### Provided material:

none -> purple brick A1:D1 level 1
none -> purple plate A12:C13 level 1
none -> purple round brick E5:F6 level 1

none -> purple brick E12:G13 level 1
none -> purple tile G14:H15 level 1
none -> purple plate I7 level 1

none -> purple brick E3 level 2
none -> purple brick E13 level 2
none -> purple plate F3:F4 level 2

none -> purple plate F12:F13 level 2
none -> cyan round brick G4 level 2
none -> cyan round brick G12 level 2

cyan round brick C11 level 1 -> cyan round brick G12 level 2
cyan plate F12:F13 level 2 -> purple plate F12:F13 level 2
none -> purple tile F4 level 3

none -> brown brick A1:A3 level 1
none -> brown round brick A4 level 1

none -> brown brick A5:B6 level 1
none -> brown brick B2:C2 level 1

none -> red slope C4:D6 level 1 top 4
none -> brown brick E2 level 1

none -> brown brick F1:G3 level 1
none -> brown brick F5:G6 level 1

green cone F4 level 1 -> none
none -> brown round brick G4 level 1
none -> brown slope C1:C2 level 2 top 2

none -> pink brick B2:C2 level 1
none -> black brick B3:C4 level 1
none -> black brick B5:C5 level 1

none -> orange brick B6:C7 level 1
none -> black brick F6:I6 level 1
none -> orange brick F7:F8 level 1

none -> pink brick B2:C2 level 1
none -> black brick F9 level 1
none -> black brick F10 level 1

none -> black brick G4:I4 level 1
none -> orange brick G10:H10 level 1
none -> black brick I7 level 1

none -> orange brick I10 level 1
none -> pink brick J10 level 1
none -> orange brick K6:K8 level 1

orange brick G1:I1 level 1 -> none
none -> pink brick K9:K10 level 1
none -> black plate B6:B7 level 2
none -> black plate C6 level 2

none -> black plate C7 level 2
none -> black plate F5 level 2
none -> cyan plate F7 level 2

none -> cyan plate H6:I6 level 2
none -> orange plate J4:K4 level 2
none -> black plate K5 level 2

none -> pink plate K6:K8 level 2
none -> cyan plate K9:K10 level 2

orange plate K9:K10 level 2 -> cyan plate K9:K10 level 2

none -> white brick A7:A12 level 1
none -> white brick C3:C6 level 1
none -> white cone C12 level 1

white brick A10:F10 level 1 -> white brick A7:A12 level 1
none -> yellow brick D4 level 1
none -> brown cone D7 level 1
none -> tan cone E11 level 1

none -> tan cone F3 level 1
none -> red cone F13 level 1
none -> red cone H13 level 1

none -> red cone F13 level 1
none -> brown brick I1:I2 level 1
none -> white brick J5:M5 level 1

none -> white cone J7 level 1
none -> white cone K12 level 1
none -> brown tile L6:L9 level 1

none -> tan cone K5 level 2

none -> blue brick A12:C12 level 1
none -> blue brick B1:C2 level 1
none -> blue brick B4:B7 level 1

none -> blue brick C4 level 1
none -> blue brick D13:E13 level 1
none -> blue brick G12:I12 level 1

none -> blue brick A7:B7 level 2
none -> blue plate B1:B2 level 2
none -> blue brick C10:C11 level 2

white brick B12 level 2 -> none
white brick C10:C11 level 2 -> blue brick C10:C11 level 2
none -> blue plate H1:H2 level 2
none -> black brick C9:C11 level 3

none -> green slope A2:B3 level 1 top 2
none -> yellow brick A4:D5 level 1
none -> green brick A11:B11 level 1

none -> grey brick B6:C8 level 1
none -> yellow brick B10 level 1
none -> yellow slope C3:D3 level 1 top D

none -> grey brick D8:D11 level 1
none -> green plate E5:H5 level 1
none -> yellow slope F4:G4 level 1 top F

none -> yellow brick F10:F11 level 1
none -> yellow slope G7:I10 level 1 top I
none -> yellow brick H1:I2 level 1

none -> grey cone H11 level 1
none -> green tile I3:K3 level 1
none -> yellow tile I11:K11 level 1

### What to do:
Starting at the line that contains "none -> grey cone H11 level 1", restate word for word every line through the last one in the records above. Return nothing else.

### Task answer:
none -> grey cone H11 level 1
none -> green tile I3:K3 level 1
none -> yellow tile I11:K11 level 1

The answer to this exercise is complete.